*Problem to solve*: The answer should be one number: the count of lines in the listing below with "brown" in them.

━━ Recorded data ━━

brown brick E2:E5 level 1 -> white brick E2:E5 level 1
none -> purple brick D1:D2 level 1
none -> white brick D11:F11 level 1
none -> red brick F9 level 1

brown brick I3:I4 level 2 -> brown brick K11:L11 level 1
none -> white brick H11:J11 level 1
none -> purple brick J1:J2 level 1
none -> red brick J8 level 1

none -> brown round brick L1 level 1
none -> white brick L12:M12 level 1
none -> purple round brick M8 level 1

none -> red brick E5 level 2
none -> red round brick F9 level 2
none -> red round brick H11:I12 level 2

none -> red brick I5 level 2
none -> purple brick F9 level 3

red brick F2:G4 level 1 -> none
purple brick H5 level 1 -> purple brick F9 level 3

━━━
━━ Recorded data ━━

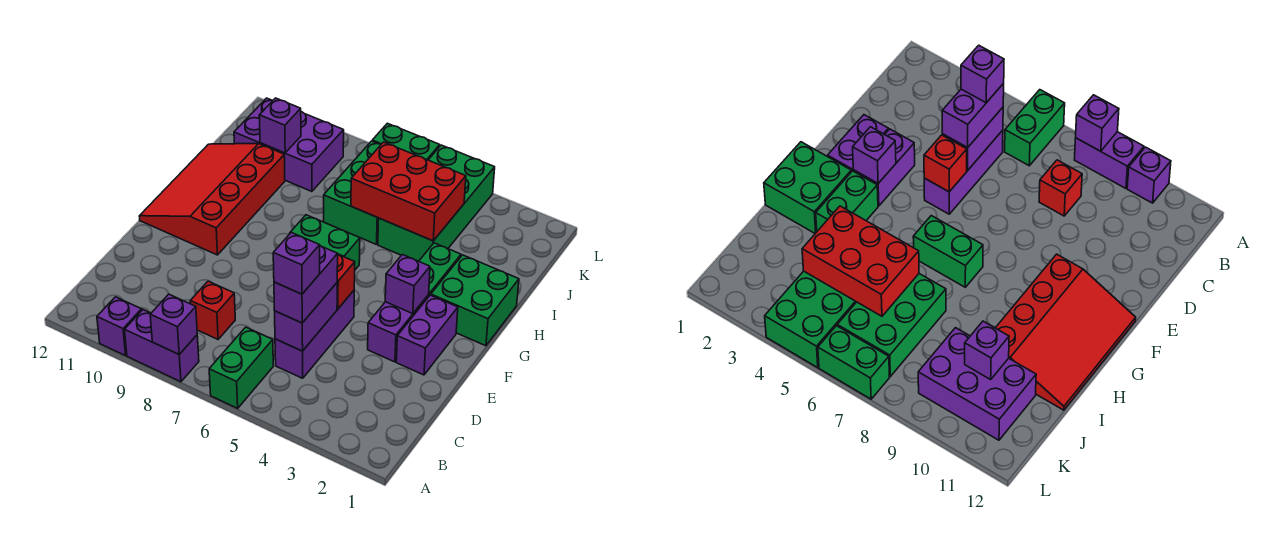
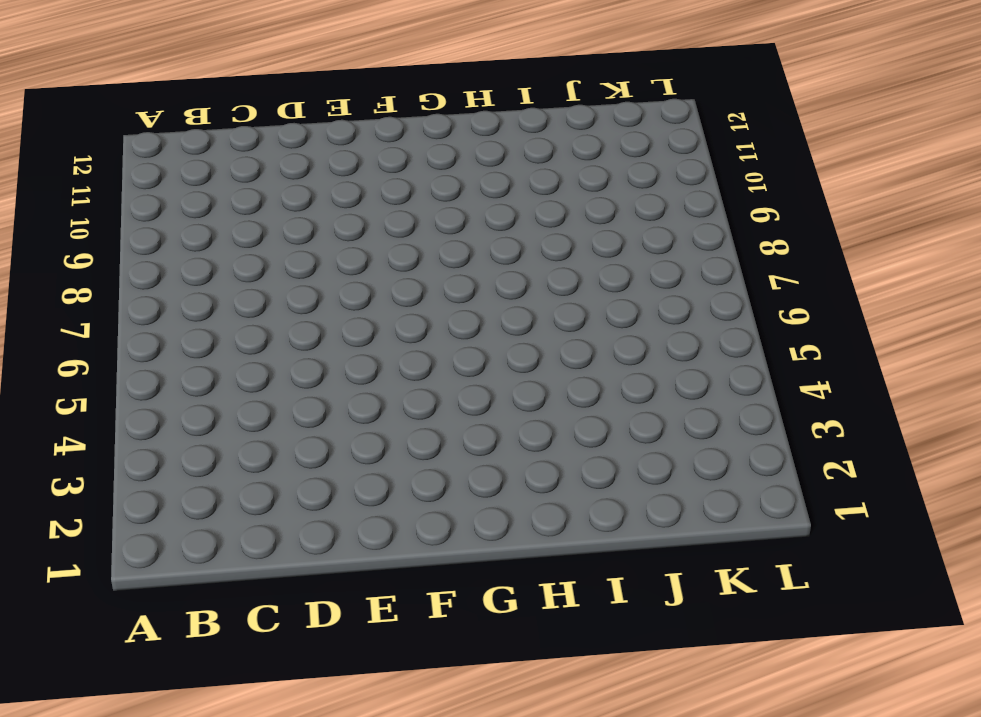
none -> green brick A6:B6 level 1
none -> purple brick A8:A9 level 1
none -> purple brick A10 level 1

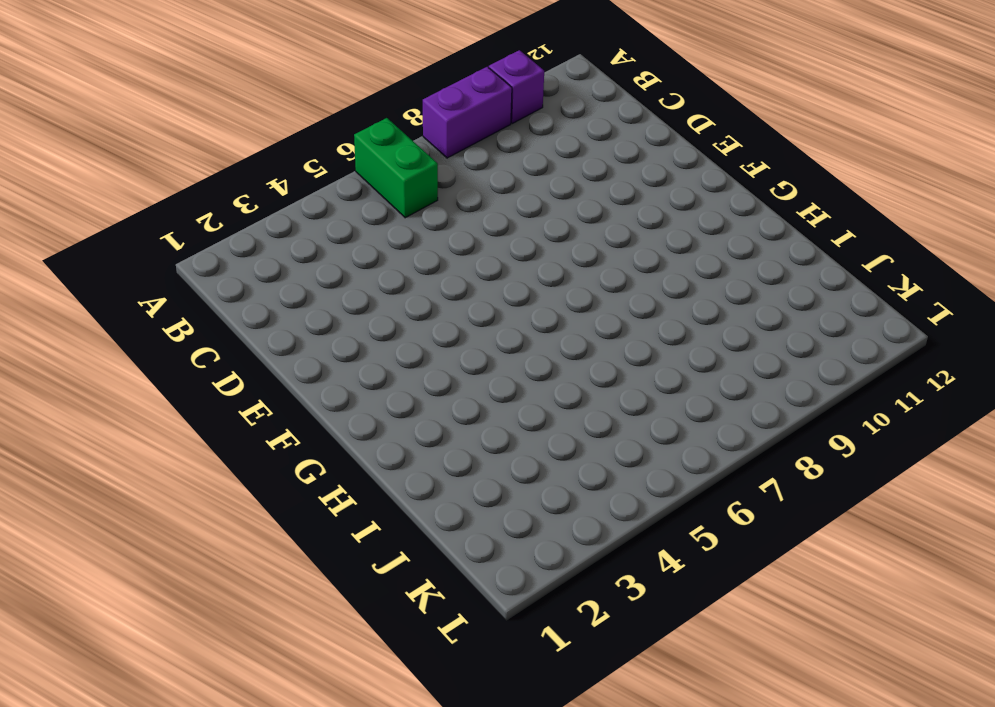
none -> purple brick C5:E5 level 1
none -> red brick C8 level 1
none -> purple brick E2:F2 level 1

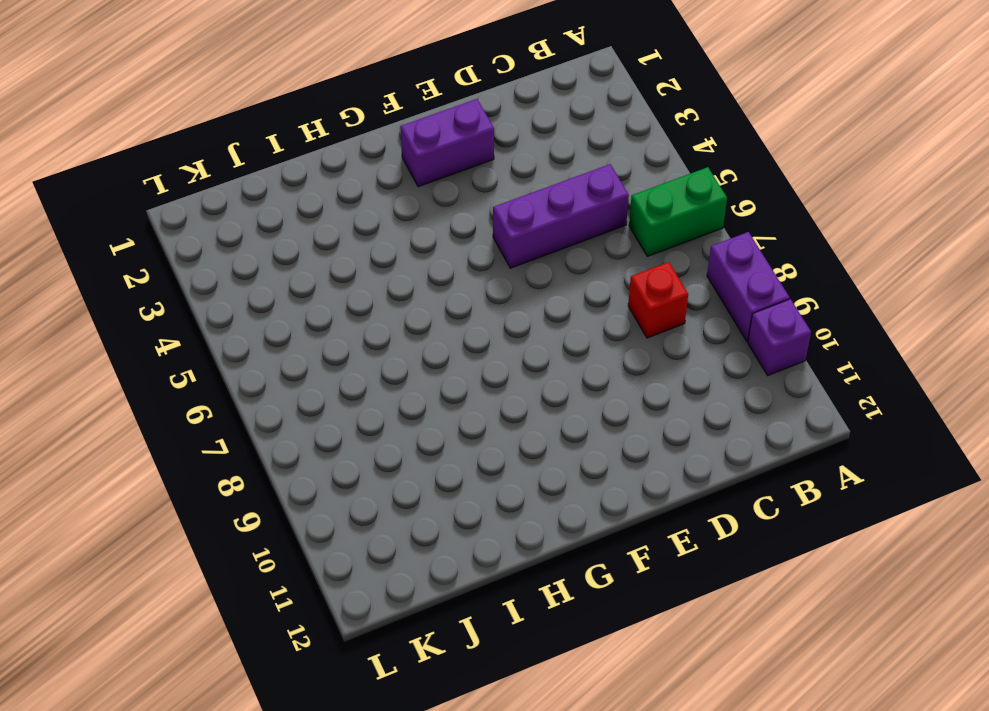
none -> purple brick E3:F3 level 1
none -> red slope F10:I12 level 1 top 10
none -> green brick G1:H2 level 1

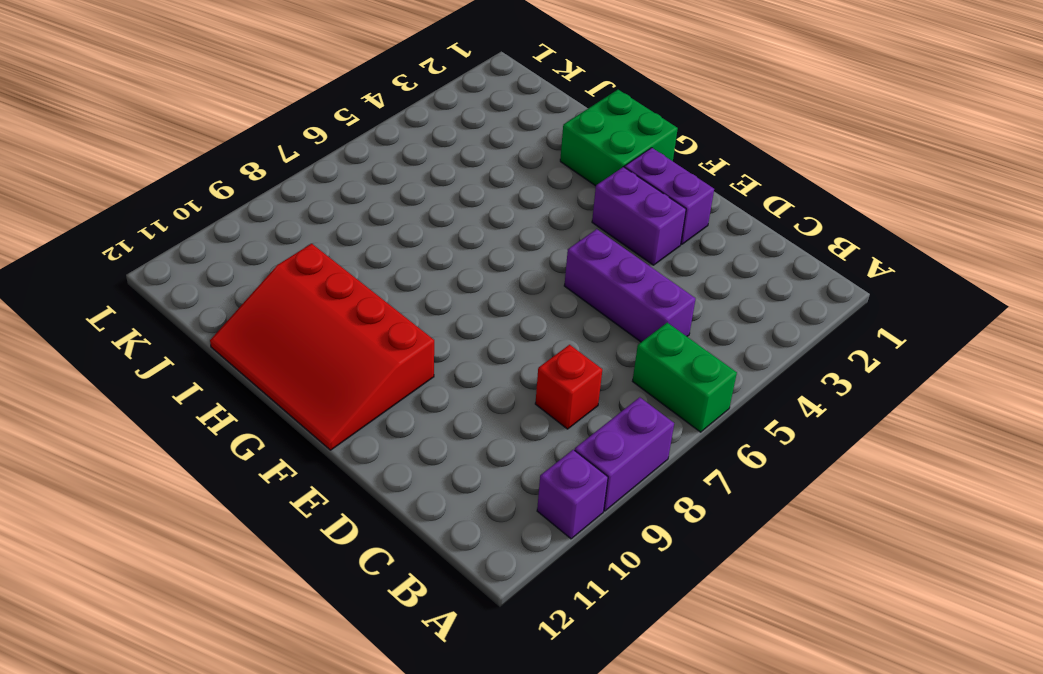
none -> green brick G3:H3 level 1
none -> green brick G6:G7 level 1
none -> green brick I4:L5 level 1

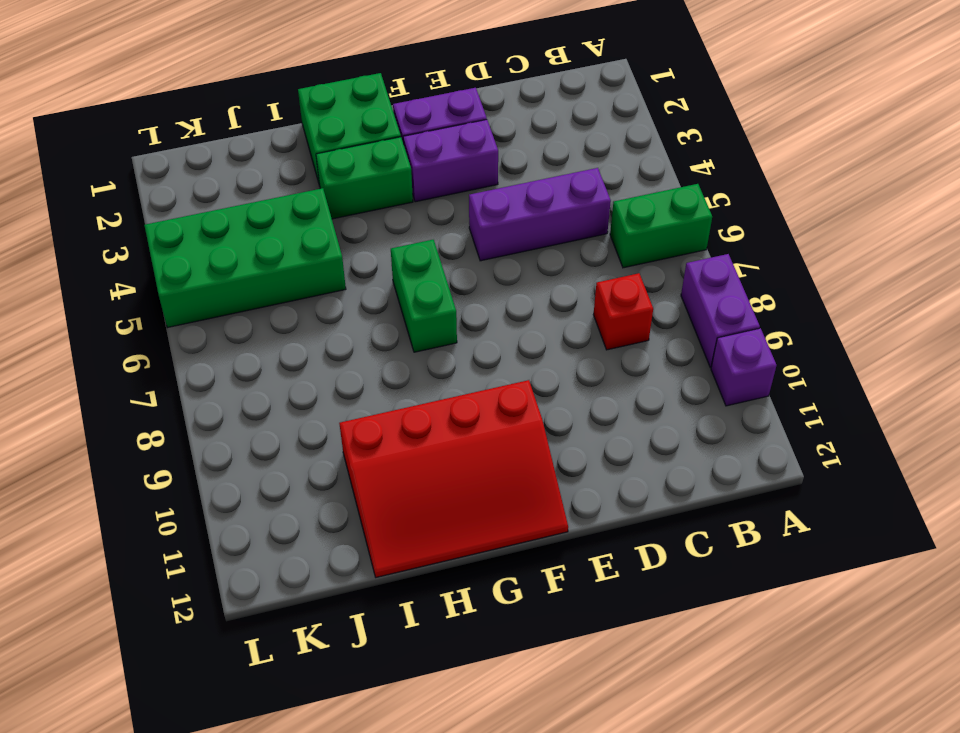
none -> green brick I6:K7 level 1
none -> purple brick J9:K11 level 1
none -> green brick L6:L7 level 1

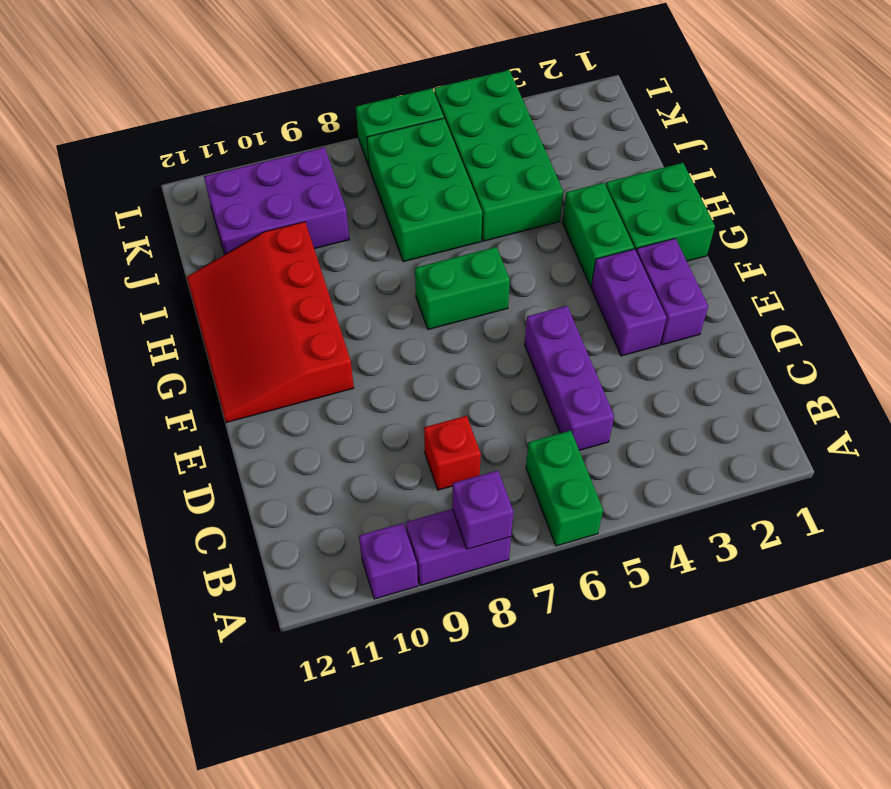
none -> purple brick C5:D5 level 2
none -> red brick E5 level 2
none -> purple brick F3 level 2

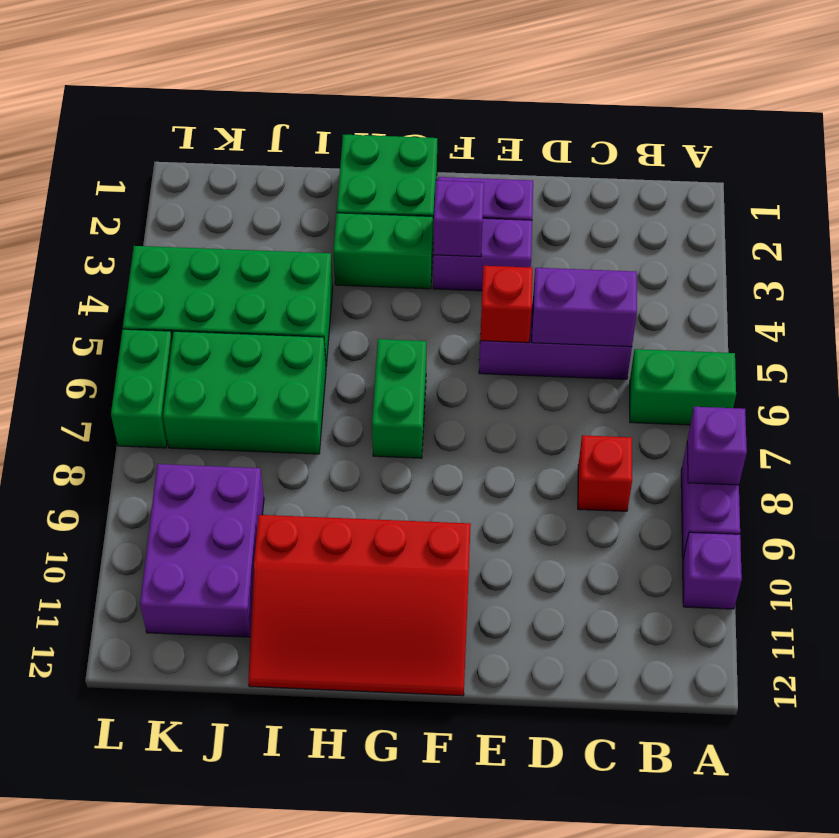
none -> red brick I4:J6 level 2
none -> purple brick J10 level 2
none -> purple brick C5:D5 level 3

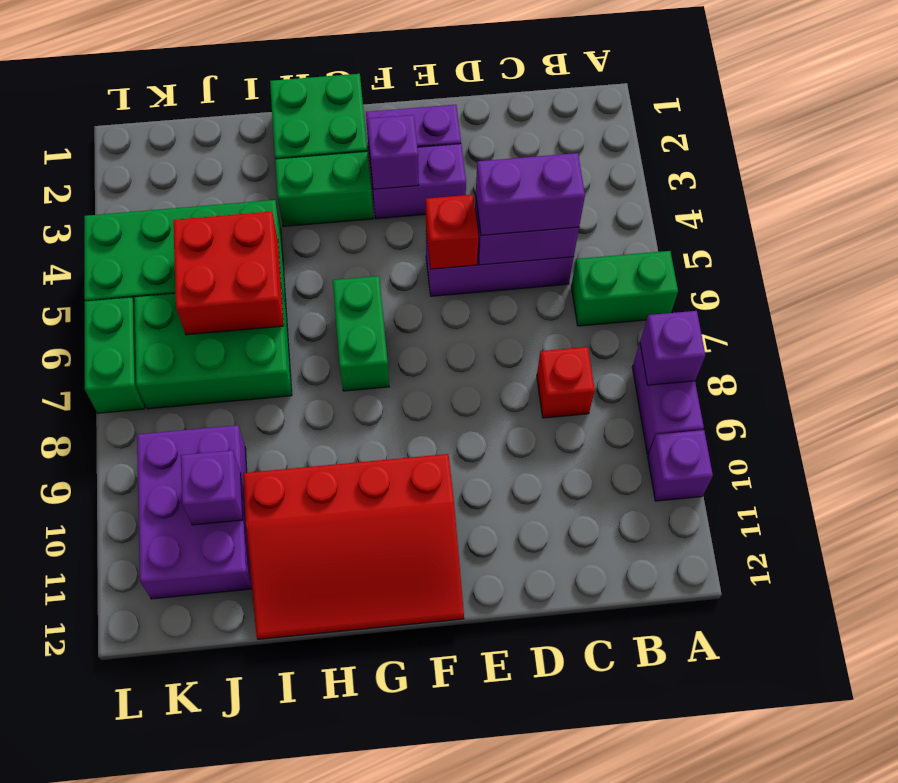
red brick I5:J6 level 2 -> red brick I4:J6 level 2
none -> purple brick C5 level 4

━━━

*Task solution*: 3